Provided entries:
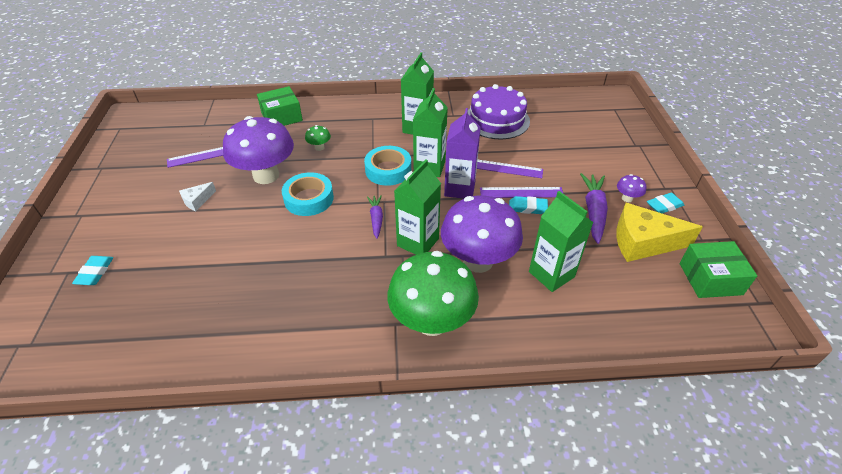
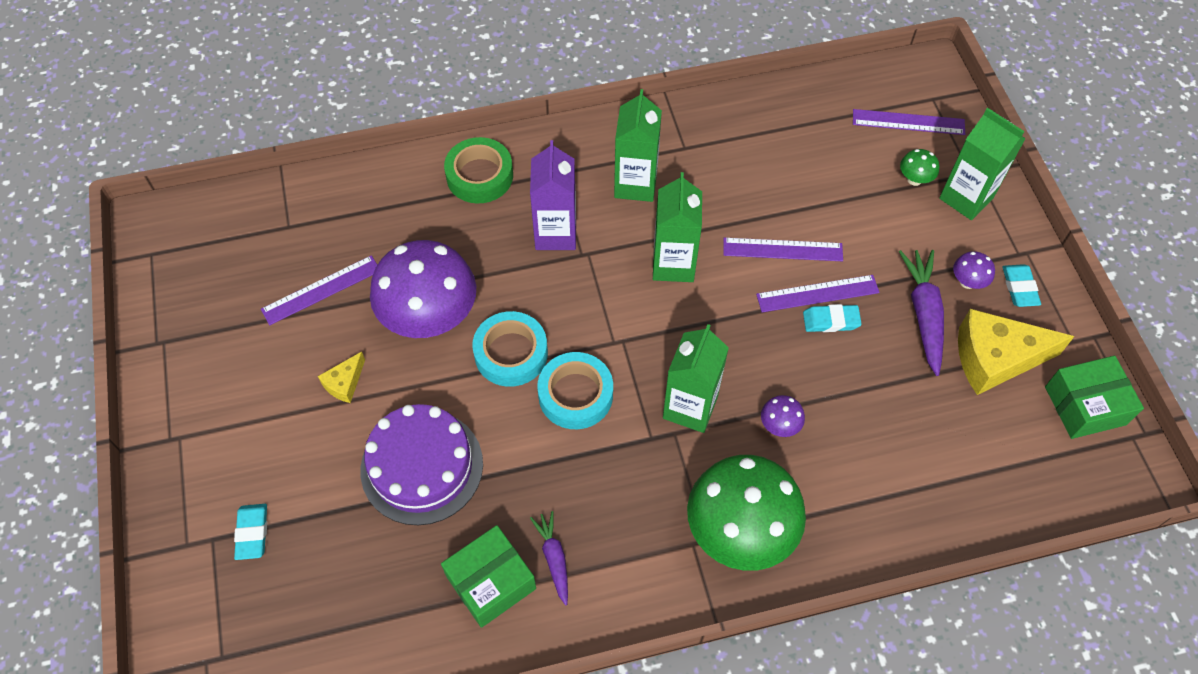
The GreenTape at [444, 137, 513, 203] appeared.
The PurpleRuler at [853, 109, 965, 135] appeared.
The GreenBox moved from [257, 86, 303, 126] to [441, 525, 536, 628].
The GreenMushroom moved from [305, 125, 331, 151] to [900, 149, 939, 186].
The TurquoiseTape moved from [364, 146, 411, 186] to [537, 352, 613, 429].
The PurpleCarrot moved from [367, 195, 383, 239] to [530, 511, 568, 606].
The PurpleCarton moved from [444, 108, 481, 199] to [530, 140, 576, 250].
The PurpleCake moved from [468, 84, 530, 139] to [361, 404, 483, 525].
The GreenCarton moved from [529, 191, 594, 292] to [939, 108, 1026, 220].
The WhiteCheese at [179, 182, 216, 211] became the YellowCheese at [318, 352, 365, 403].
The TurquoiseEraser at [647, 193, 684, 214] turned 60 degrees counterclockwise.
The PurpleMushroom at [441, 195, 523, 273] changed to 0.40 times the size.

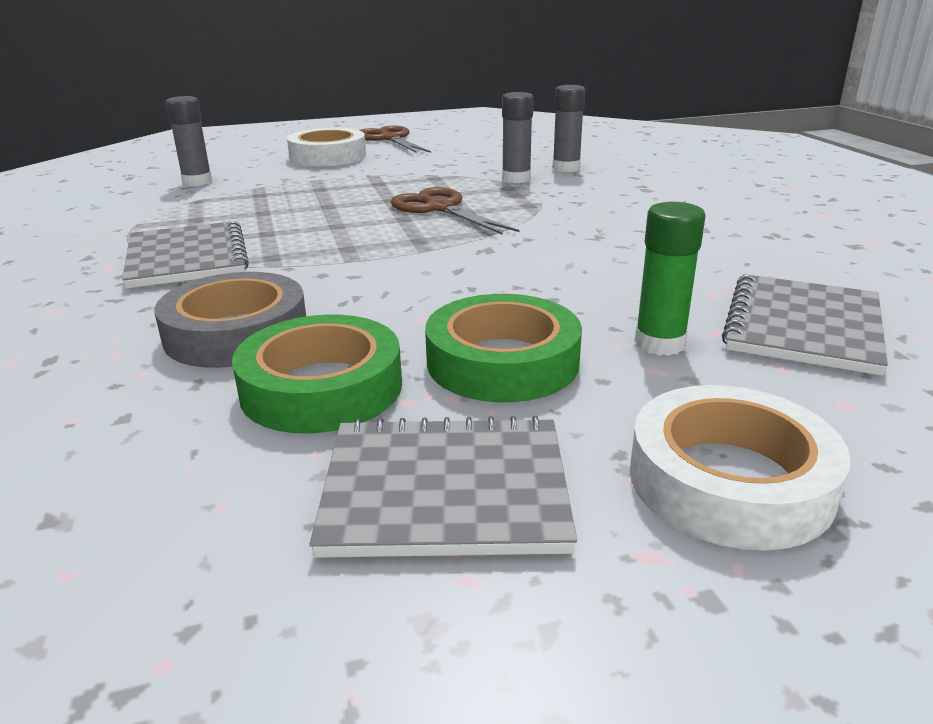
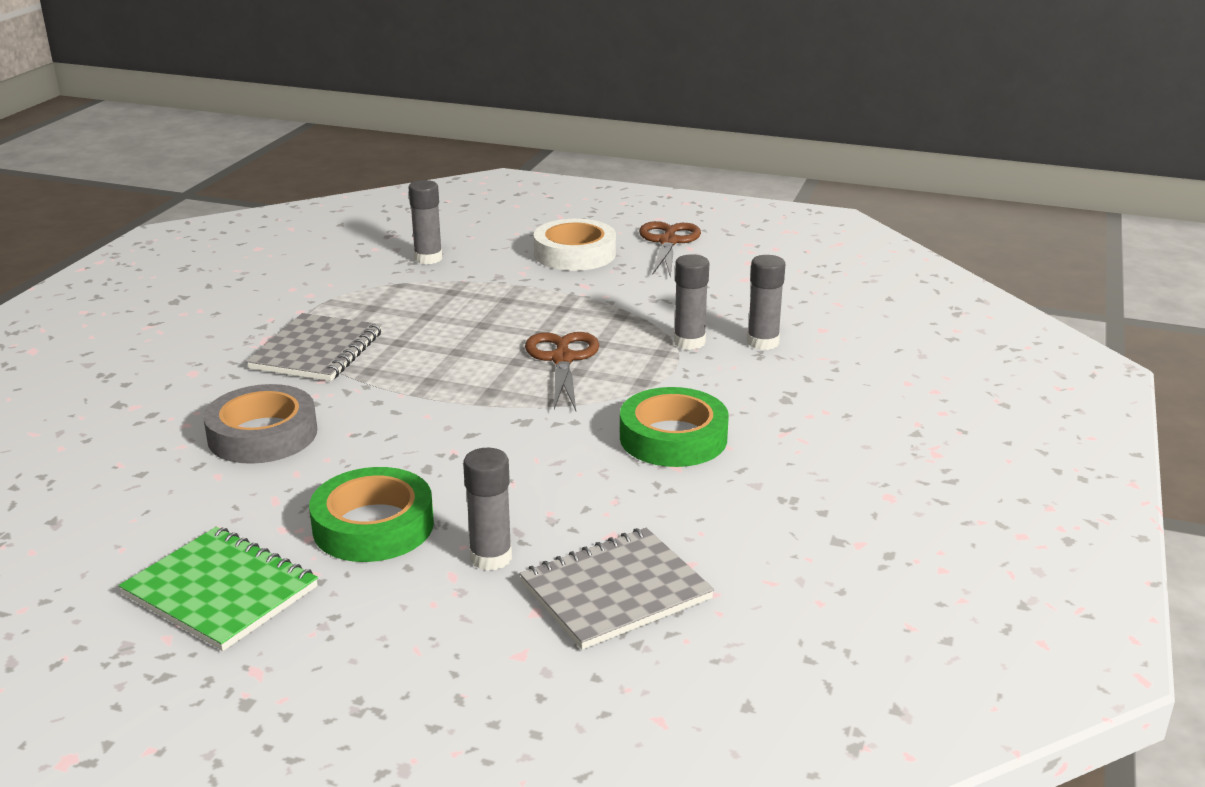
The WhiteTape at [630, 385, 851, 551] disappeared.
The GreenTape moved from [232, 315, 402, 433] to [620, 387, 729, 467].
The GreyNotebook at [309, 416, 577, 558] became the GreenNotebook at [119, 527, 318, 651].
The GreenGlueStick at [635, 202, 706, 356] became the GreyGlueStick at [463, 448, 512, 571].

Task objective:
Your copy should match the listing exactly, apart from the pictures it leaves out.

Answer to this task:
The GreenTape at [444, 137, 513, 203] appeared.
The PurpleRuler at [853, 109, 965, 135] appeared.
The GreenBox moved from [257, 86, 303, 126] to [441, 525, 536, 628].
The GreenMushroom moved from [305, 125, 331, 151] to [900, 149, 939, 186].
The TurquoiseTape moved from [364, 146, 411, 186] to [537, 352, 613, 429].
The PurpleCarrot moved from [367, 195, 383, 239] to [530, 511, 568, 606].
The PurpleCarton moved from [444, 108, 481, 199] to [530, 140, 576, 250].
The PurpleCake moved from [468, 84, 530, 139] to [361, 404, 483, 525].
The GreenCarton moved from [529, 191, 594, 292] to [939, 108, 1026, 220].
The WhiteCheese at [179, 182, 216, 211] became the YellowCheese at [318, 352, 365, 403].
The TurquoiseEraser at [647, 193, 684, 214] turned 60 degrees counterclockwise.
The PurpleMushroom at [441, 195, 523, 273] changed to 0.40 times the size.

The WhiteTape at [630, 385, 851, 551] disappeared.
The GreenTape moved from [232, 315, 402, 433] to [620, 387, 729, 467].
The GreyNotebook at [309, 416, 577, 558] became the GreenNotebook at [119, 527, 318, 651].
The GreenGlueStick at [635, 202, 706, 356] became the GreyGlueStick at [463, 448, 512, 571].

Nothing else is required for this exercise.